The task
All of the data should be reproduced word for word, though its pictures must be omitted.

Recorded information
☆ ☆ ☆
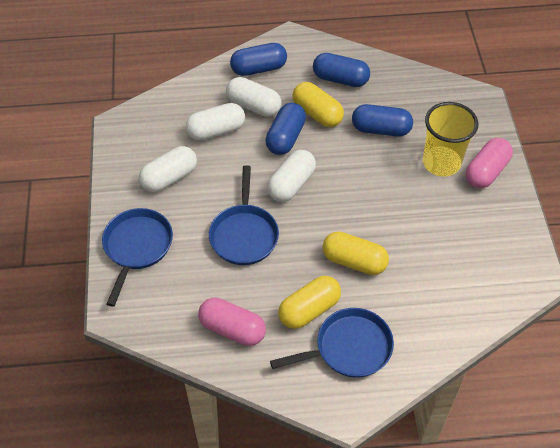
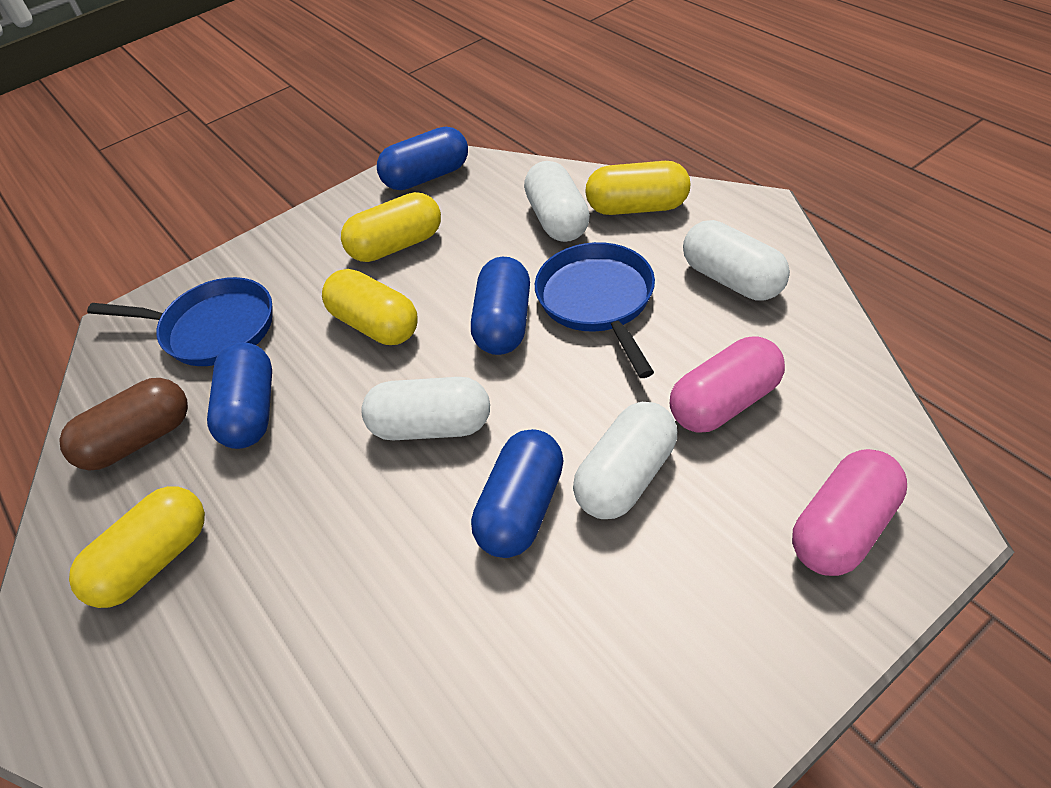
blue pan: 3 -> 2
brown capsule: 0 -> 1
yellow capsule: 3 -> 4
yellow cup: 1 -> 0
☆ ☆ ☆
Exercise answer
blue pan: 3 -> 2
brown capsule: 0 -> 1
yellow capsule: 3 -> 4
yellow cup: 1 -> 0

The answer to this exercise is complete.